## [MATERIAL TO PROCESS]
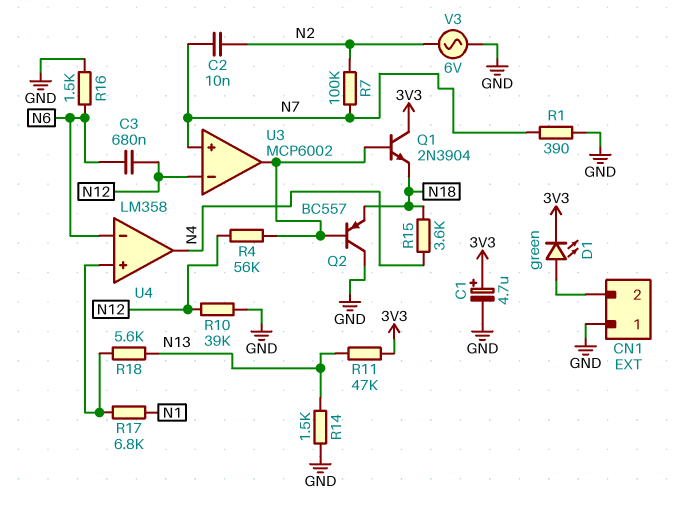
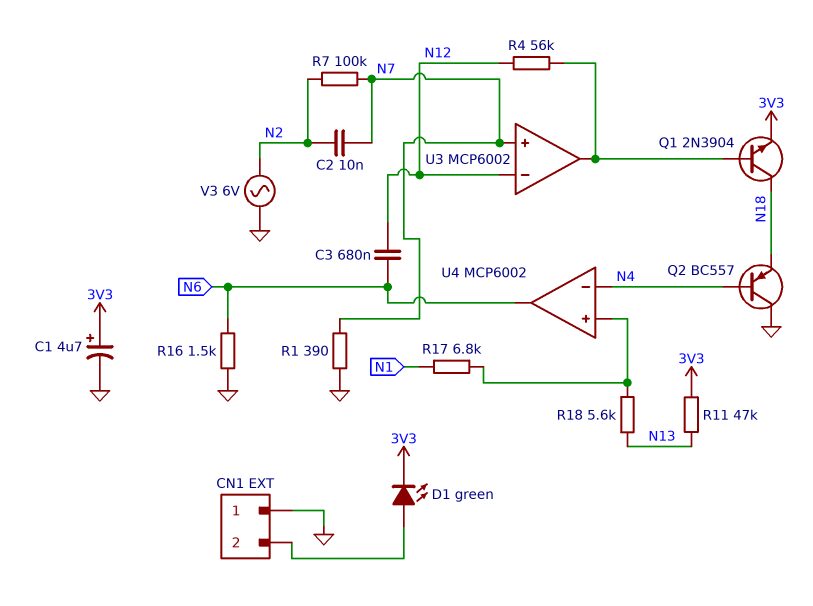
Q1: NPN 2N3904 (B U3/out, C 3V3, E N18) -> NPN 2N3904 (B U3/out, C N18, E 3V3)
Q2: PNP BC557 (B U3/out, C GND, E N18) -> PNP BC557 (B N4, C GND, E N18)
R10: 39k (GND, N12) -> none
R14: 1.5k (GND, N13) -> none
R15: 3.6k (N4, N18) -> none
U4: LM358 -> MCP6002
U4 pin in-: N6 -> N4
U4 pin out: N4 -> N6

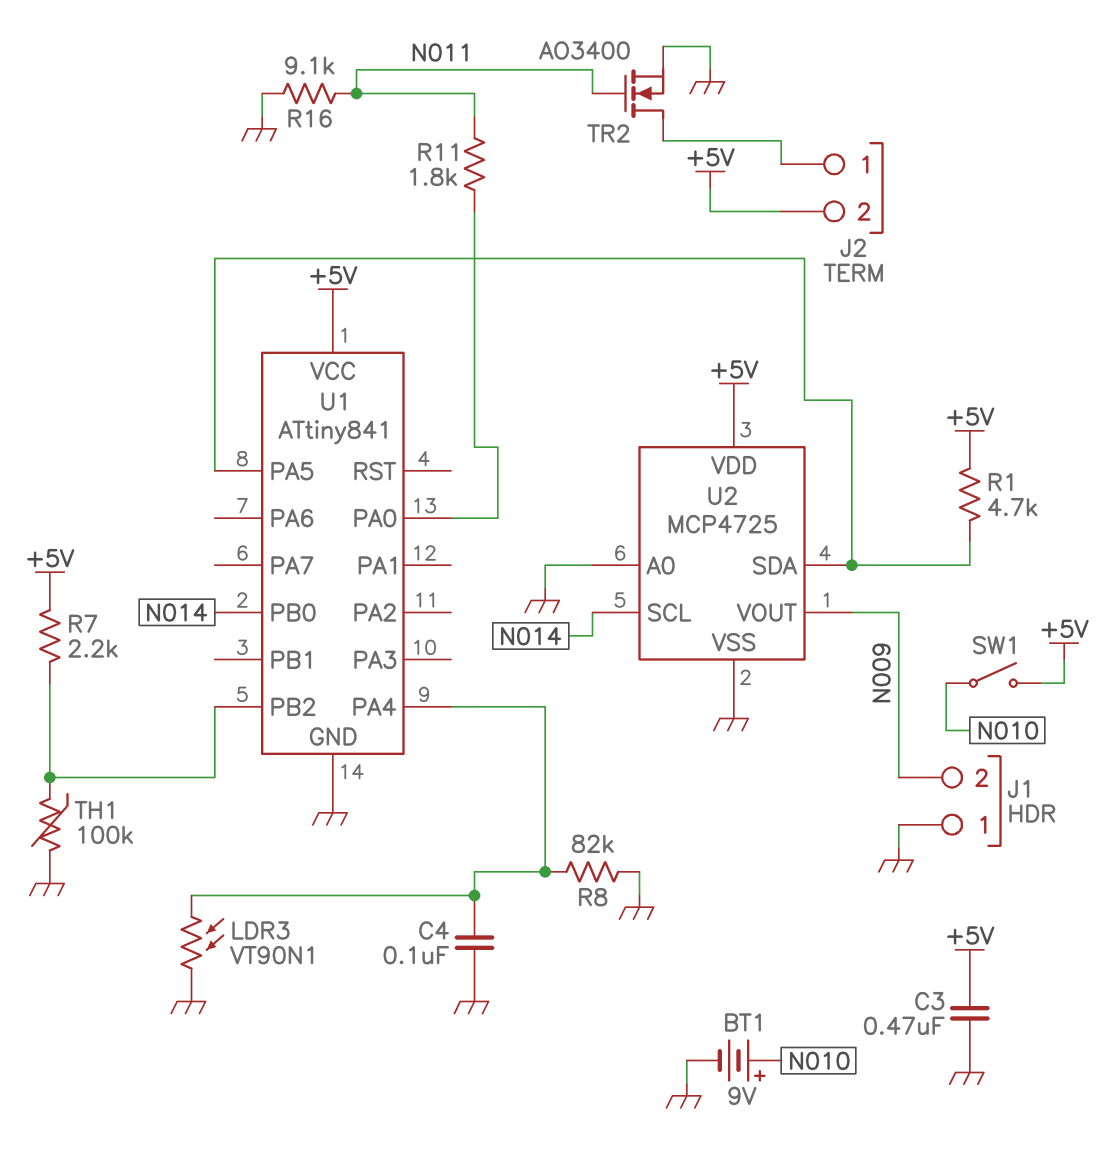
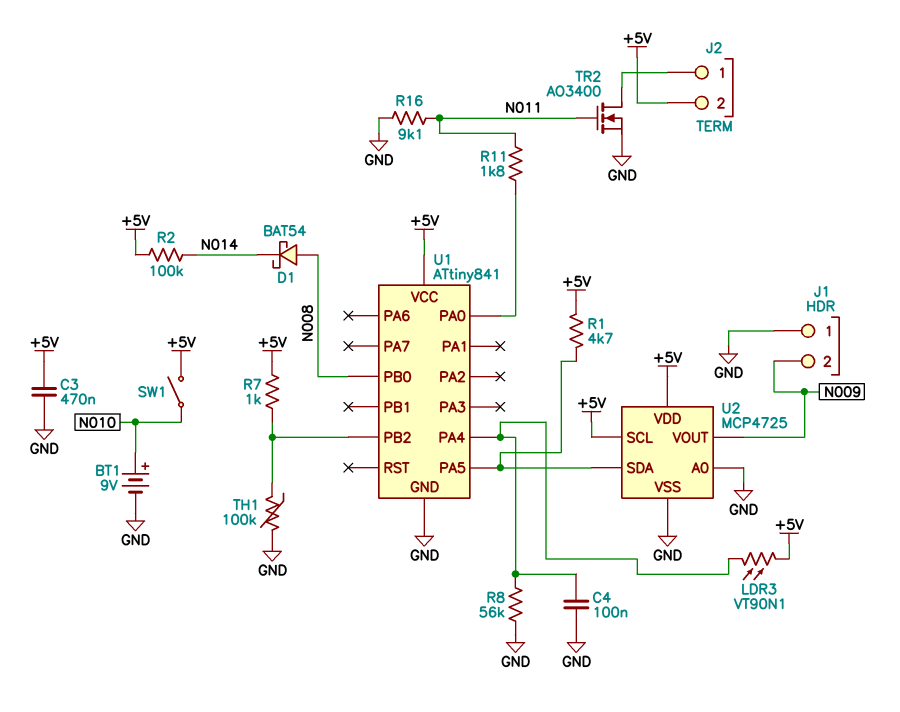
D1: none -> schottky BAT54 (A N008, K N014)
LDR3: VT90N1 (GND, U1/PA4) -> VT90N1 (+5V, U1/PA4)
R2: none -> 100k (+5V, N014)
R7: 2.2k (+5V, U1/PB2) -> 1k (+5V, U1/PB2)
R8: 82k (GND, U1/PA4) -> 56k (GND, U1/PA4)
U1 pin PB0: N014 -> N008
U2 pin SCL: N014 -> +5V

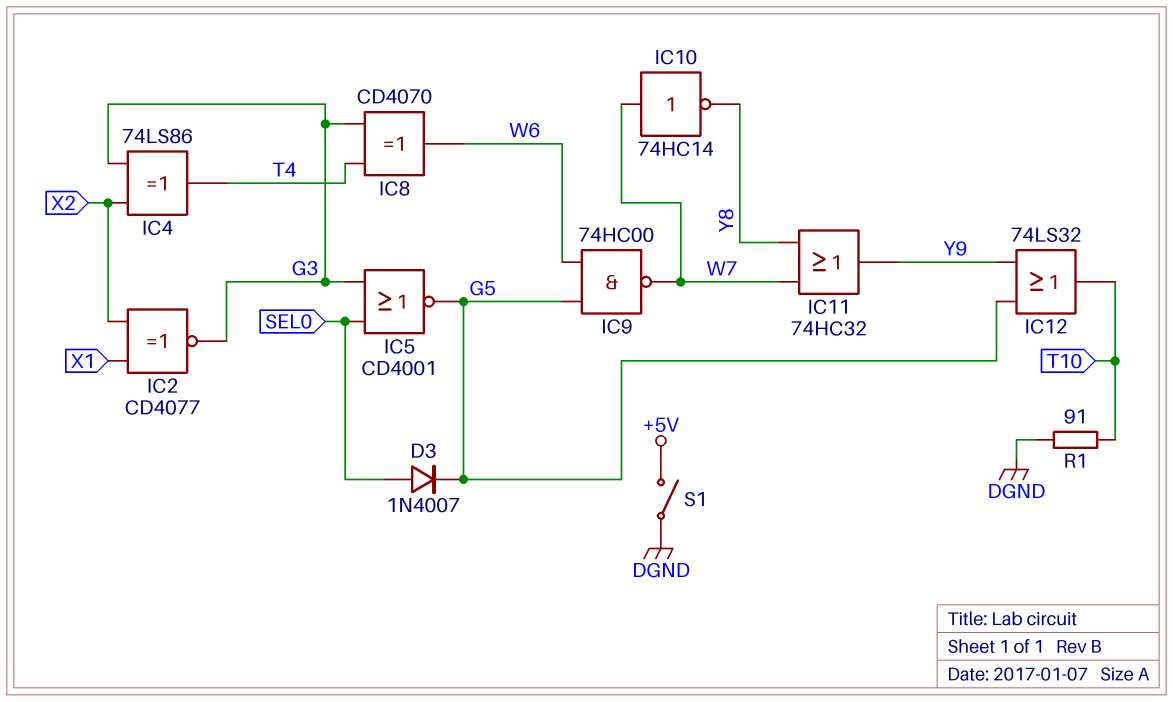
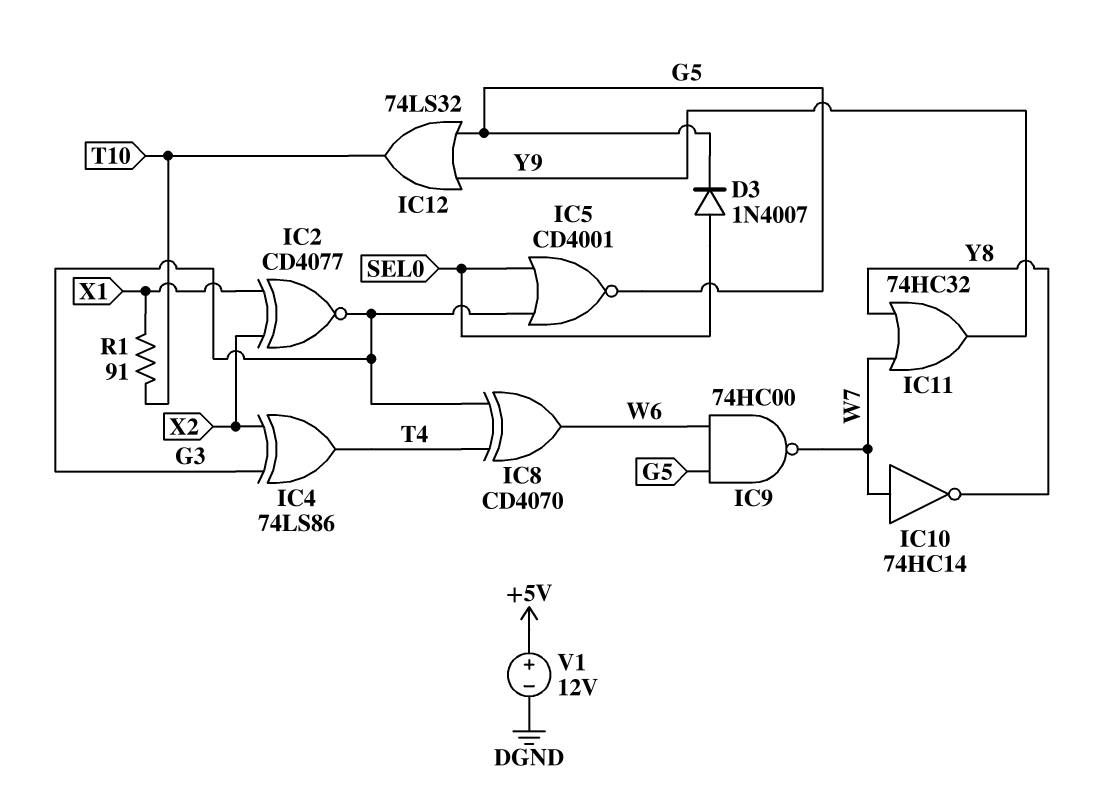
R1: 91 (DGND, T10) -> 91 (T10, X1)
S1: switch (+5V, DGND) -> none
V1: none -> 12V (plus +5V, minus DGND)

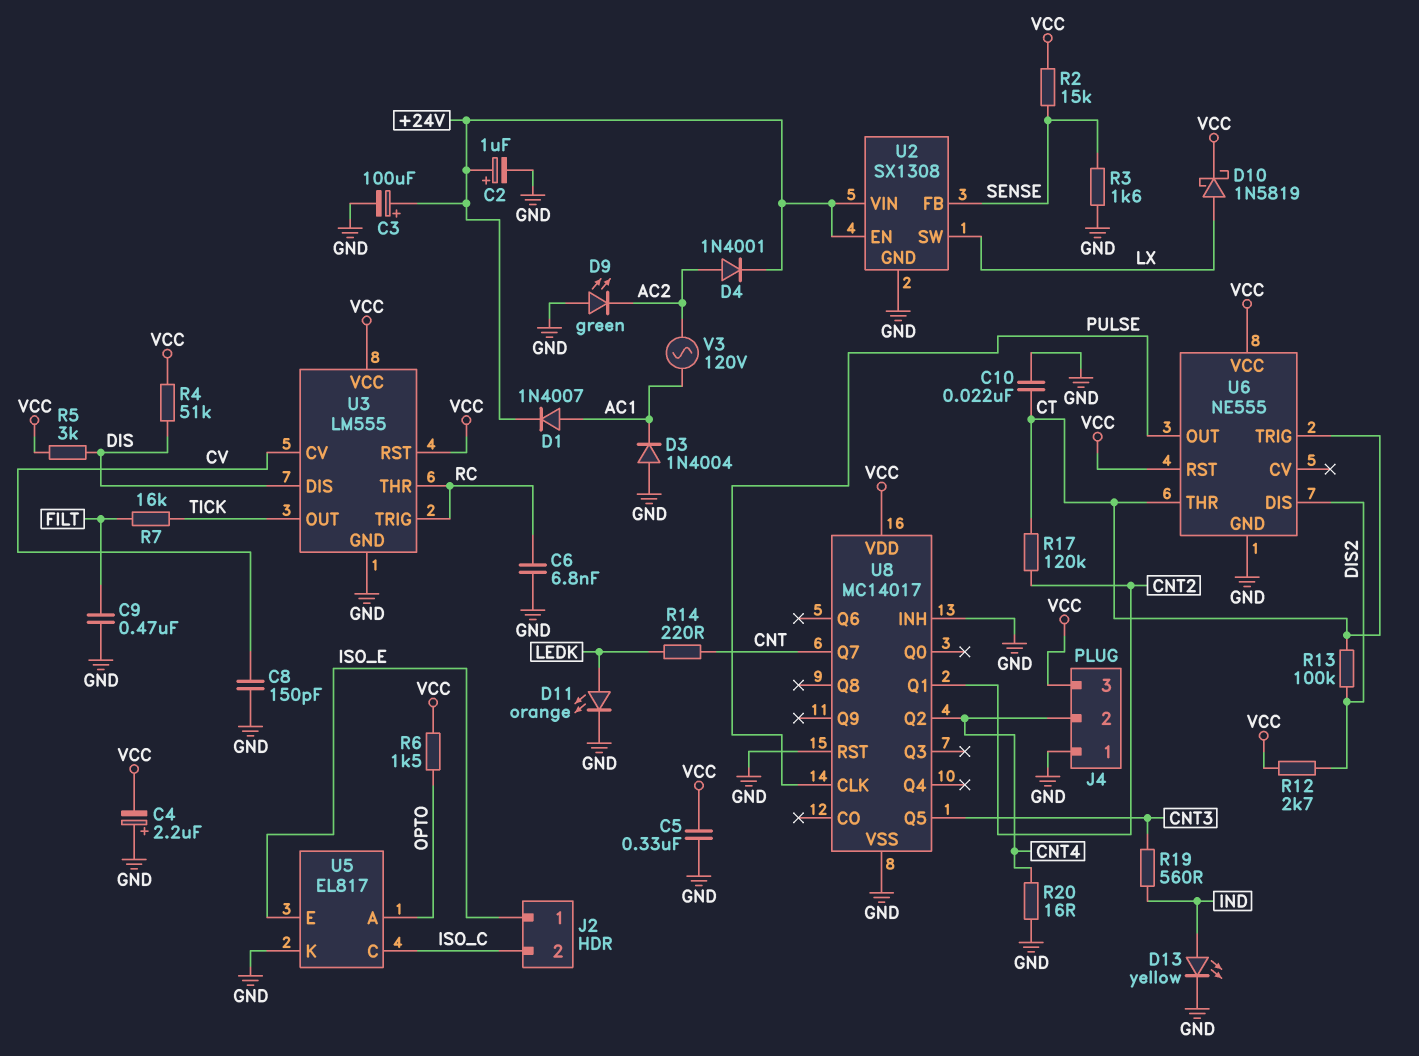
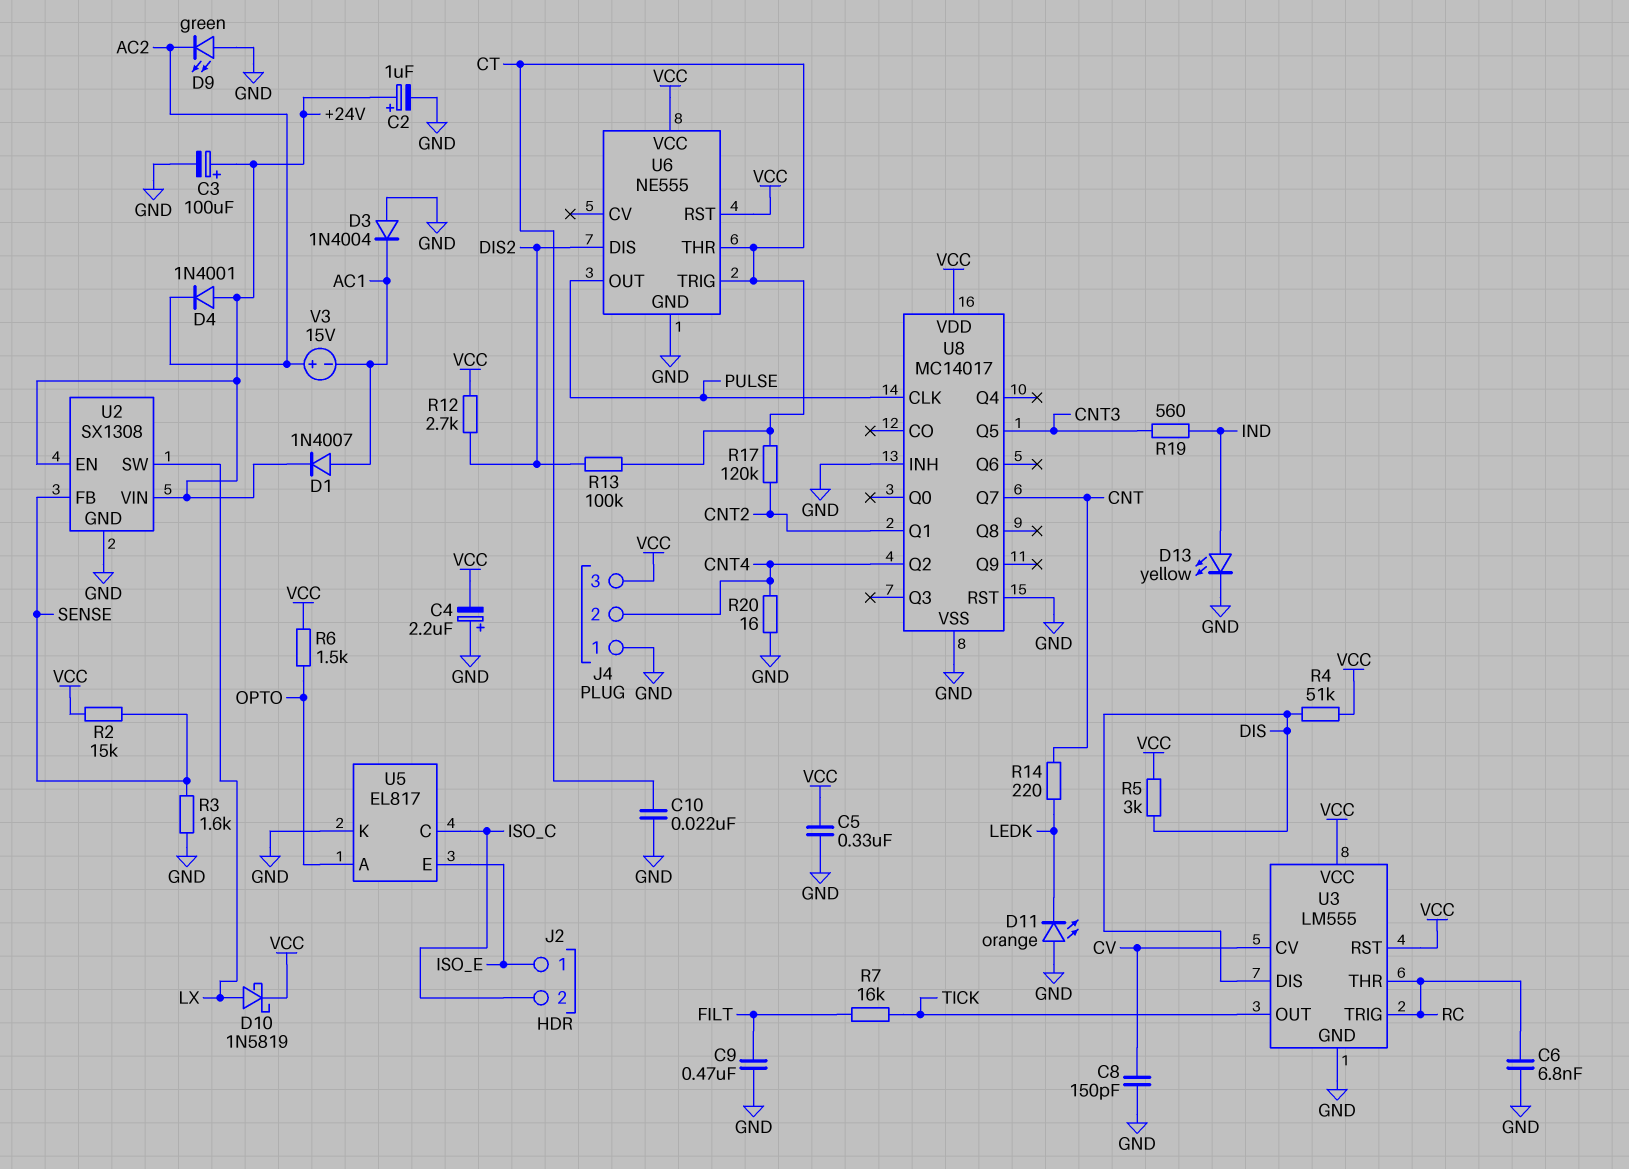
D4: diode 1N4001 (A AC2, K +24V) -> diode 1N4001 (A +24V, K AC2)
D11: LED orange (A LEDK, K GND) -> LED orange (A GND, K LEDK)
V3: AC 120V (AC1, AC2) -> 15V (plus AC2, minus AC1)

## [WHAT YOU HAVE TO DO]
Give the listing again word for word. Skip any pictures.

## [SOLVED EXERCISE]
Q1: NPN 2N3904 (B U3/out, C 3V3, E N18) -> NPN 2N3904 (B U3/out, C N18, E 3V3)
Q2: PNP BC557 (B U3/out, C GND, E N18) -> PNP BC557 (B N4, C GND, E N18)
R10: 39k (GND, N12) -> none
R14: 1.5k (GND, N13) -> none
R15: 3.6k (N4, N18) -> none
U4: LM358 -> MCP6002
U4 pin in-: N6 -> N4
U4 pin out: N4 -> N6

D1: none -> schottky BAT54 (A N008, K N014)
LDR3: VT90N1 (GND, U1/PA4) -> VT90N1 (+5V, U1/PA4)
R2: none -> 100k (+5V, N014)
R7: 2.2k (+5V, U1/PB2) -> 1k (+5V, U1/PB2)
R8: 82k (GND, U1/PA4) -> 56k (GND, U1/PA4)
U1 pin PB0: N014 -> N008
U2 pin SCL: N014 -> +5V

R1: 91 (DGND, T10) -> 91 (T10, X1)
S1: switch (+5V, DGND) -> none
V1: none -> 12V (plus +5V, minus DGND)

D4: diode 1N4001 (A AC2, K +24V) -> diode 1N4001 (A +24V, K AC2)
D11: LED orange (A LEDK, K GND) -> LED orange (A GND, K LEDK)
V3: AC 120V (AC1, AC2) -> 15V (plus AC2, minus AC1)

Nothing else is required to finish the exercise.